Content starts

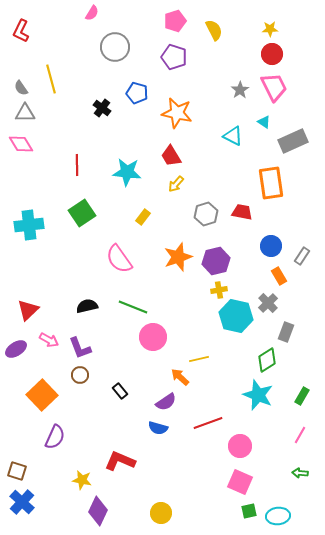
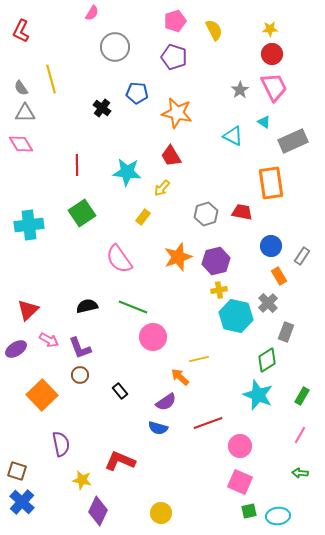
blue pentagon at (137, 93): rotated 10 degrees counterclockwise
yellow arrow at (176, 184): moved 14 px left, 4 px down
purple semicircle at (55, 437): moved 6 px right, 7 px down; rotated 35 degrees counterclockwise
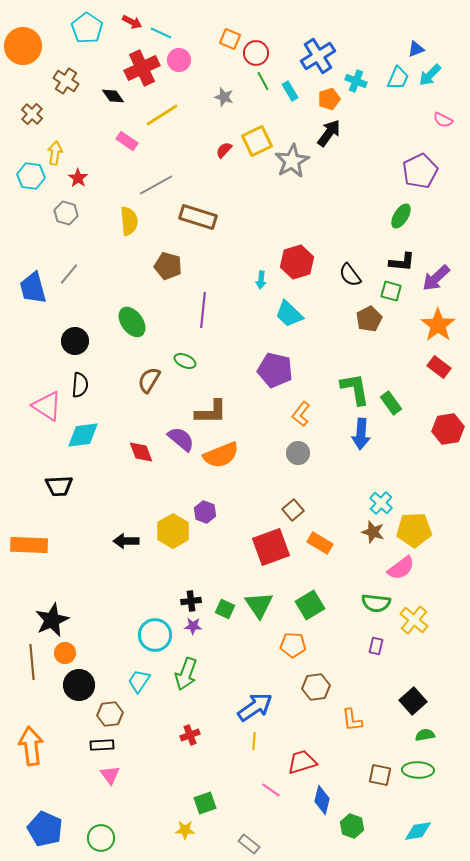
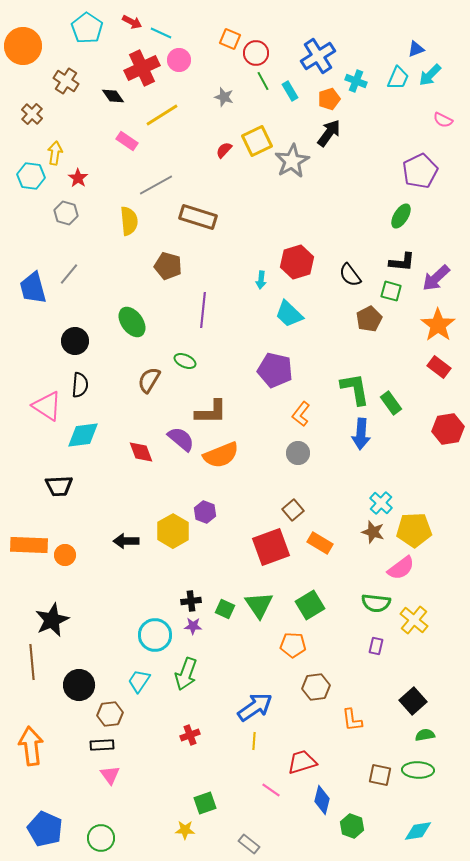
orange circle at (65, 653): moved 98 px up
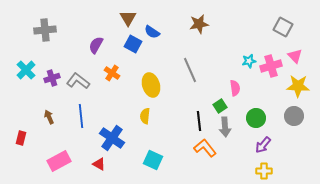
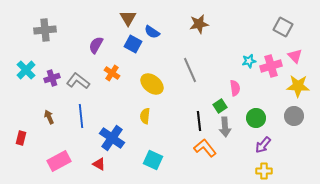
yellow ellipse: moved 1 px right, 1 px up; rotated 35 degrees counterclockwise
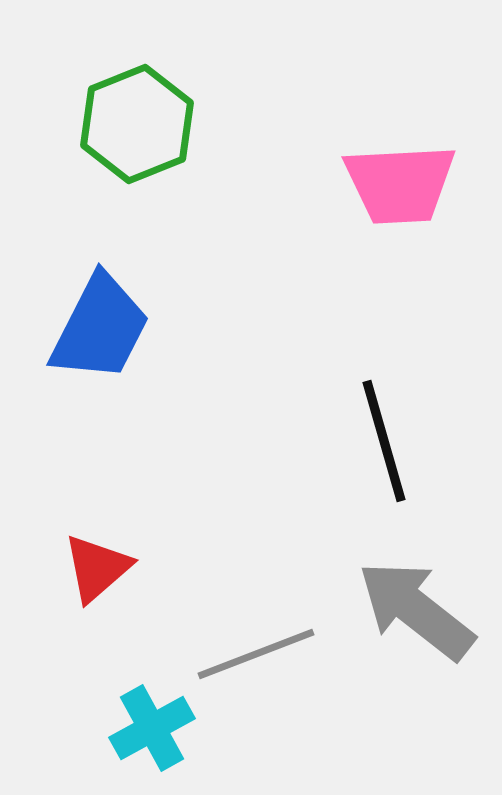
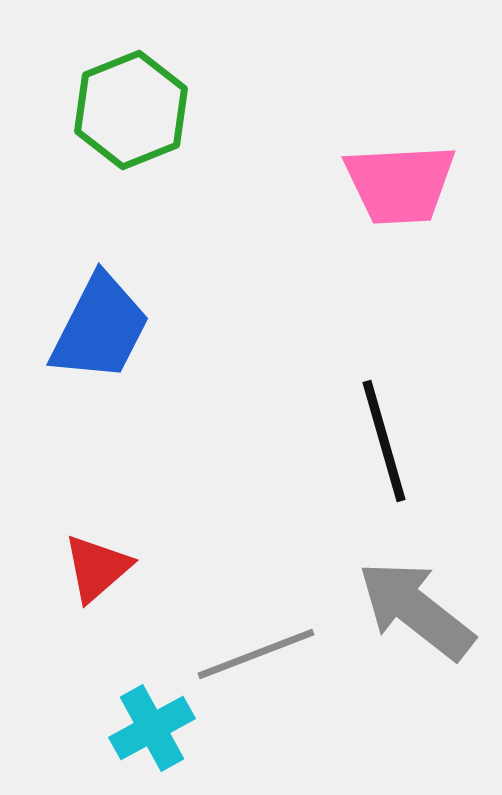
green hexagon: moved 6 px left, 14 px up
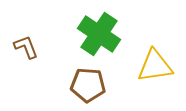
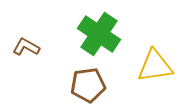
brown L-shape: rotated 40 degrees counterclockwise
brown pentagon: rotated 12 degrees counterclockwise
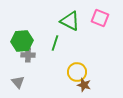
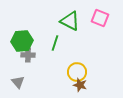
brown star: moved 4 px left
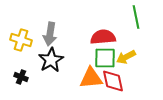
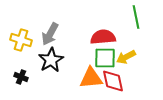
gray arrow: rotated 20 degrees clockwise
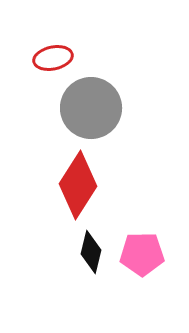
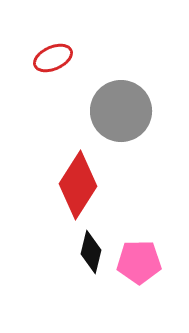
red ellipse: rotated 12 degrees counterclockwise
gray circle: moved 30 px right, 3 px down
pink pentagon: moved 3 px left, 8 px down
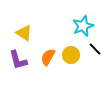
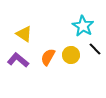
cyan star: rotated 20 degrees counterclockwise
yellow triangle: moved 1 px down
purple L-shape: rotated 145 degrees clockwise
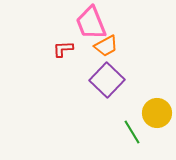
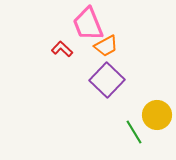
pink trapezoid: moved 3 px left, 1 px down
red L-shape: moved 1 px left; rotated 45 degrees clockwise
yellow circle: moved 2 px down
green line: moved 2 px right
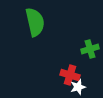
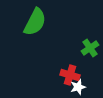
green semicircle: rotated 40 degrees clockwise
green cross: moved 1 px up; rotated 18 degrees counterclockwise
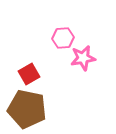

Content ends

Activity —
Only the lines from the one with "green semicircle: rotated" to the end of the listing, both ends included, should be retyped exactly; no pictures belong in the copy.

Output of the exercise —
green semicircle: rotated 40 degrees clockwise
green cross: moved 1 px up; rotated 18 degrees counterclockwise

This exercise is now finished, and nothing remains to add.